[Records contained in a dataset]
--- START ---
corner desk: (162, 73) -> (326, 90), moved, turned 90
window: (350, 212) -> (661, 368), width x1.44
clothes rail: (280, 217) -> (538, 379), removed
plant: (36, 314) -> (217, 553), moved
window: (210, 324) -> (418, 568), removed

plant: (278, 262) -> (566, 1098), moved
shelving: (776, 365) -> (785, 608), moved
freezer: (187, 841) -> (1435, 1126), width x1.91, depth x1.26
--- END ---
--- START ---
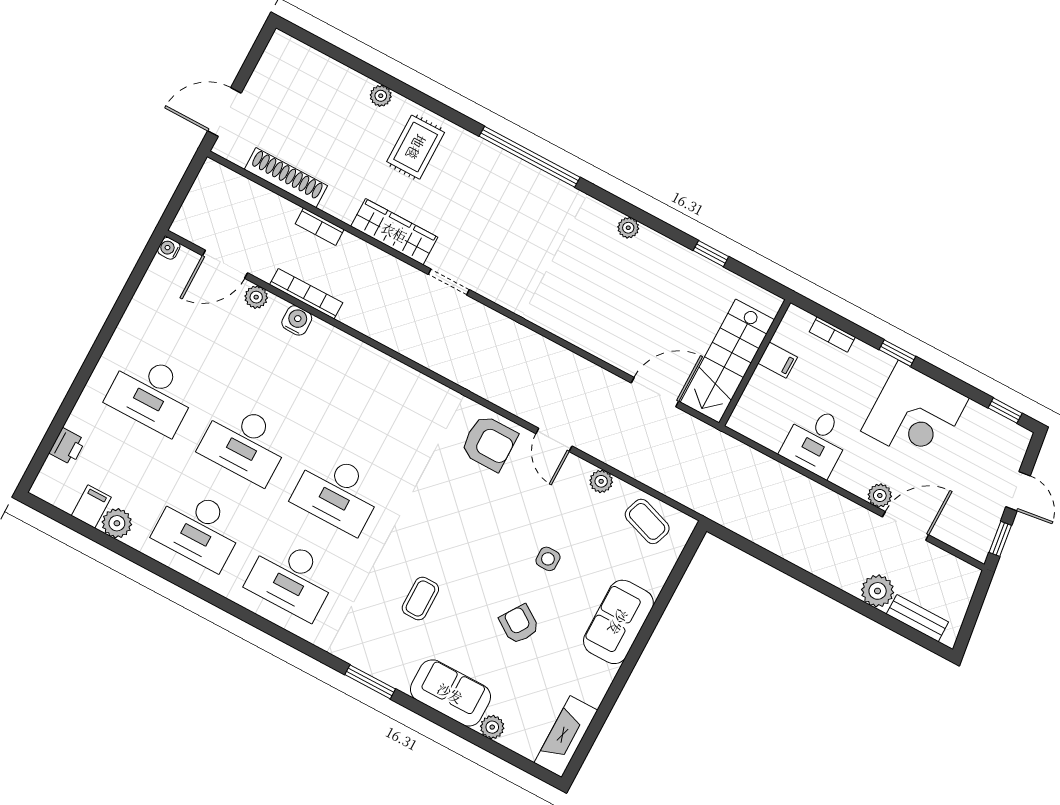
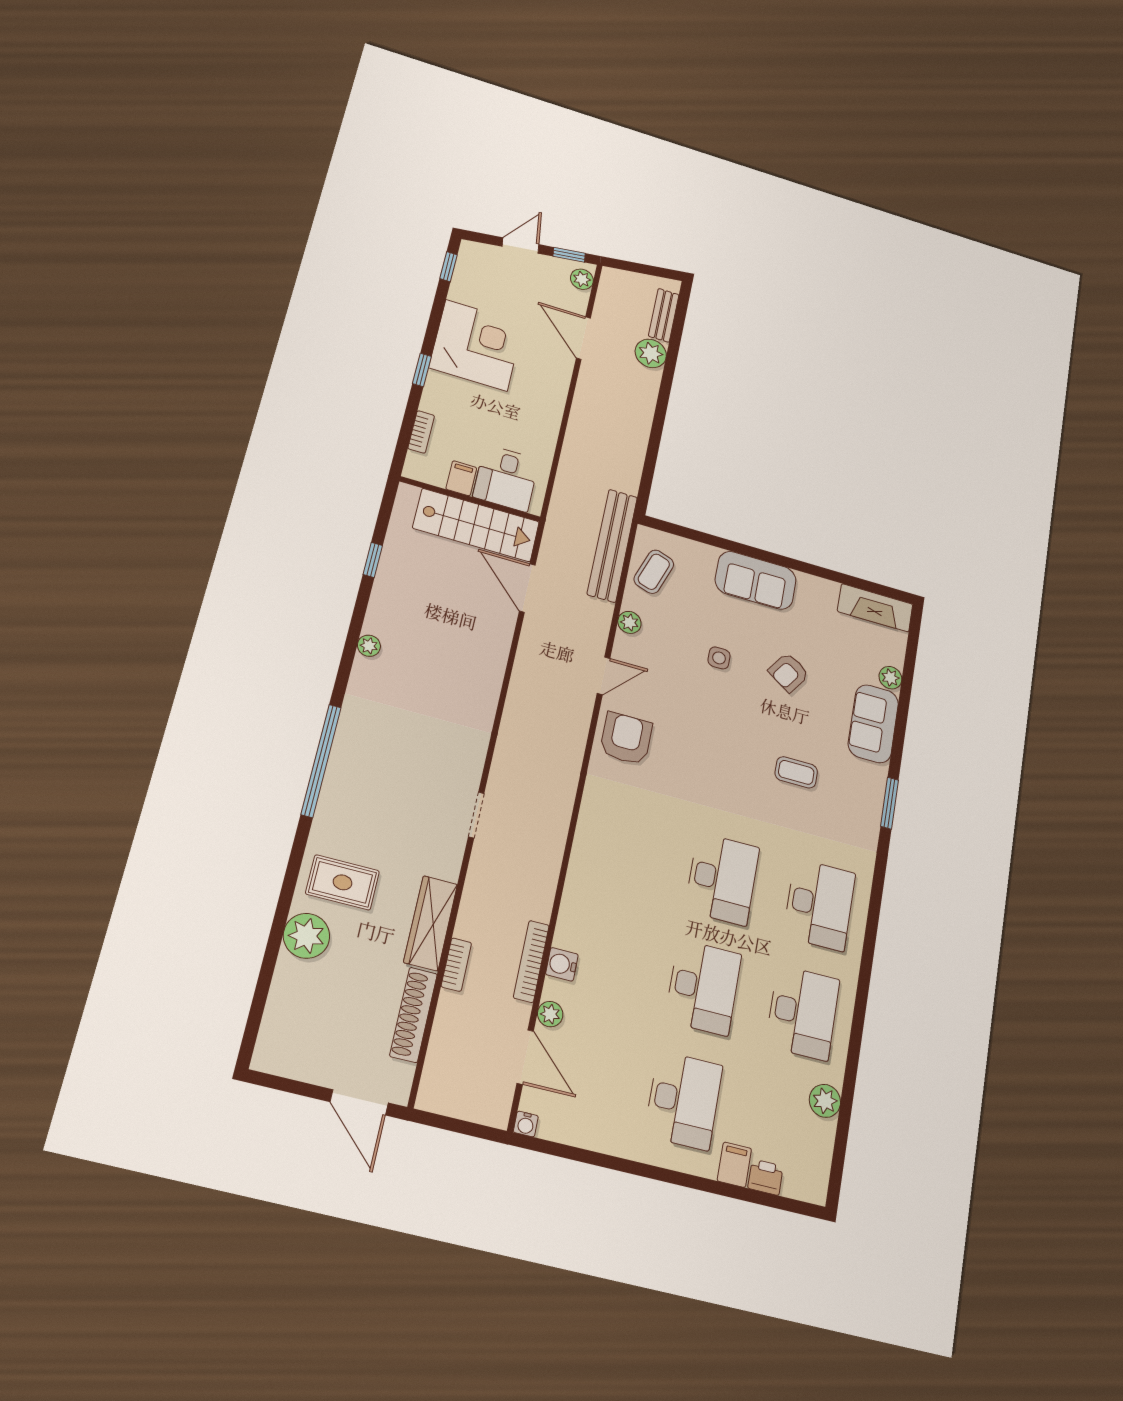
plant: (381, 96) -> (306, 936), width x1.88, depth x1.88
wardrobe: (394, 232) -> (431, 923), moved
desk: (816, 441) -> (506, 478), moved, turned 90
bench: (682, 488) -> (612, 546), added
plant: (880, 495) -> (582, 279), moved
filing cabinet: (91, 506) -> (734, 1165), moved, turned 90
--- END ---
◆ **Problem to solve**: Which lines run from the one holding "bench: (682, 488) -> (612, 546), added" through the one holding "filing cabinet: (91, 506)" in the records above? Repeat them exactly, both included, and nothing more.

◆ **The answer**:
bench: (682, 488) -> (612, 546), added
plant: (880, 495) -> (582, 279), moved
filing cabinet: (91, 506) -> (734, 1165), moved, turned 90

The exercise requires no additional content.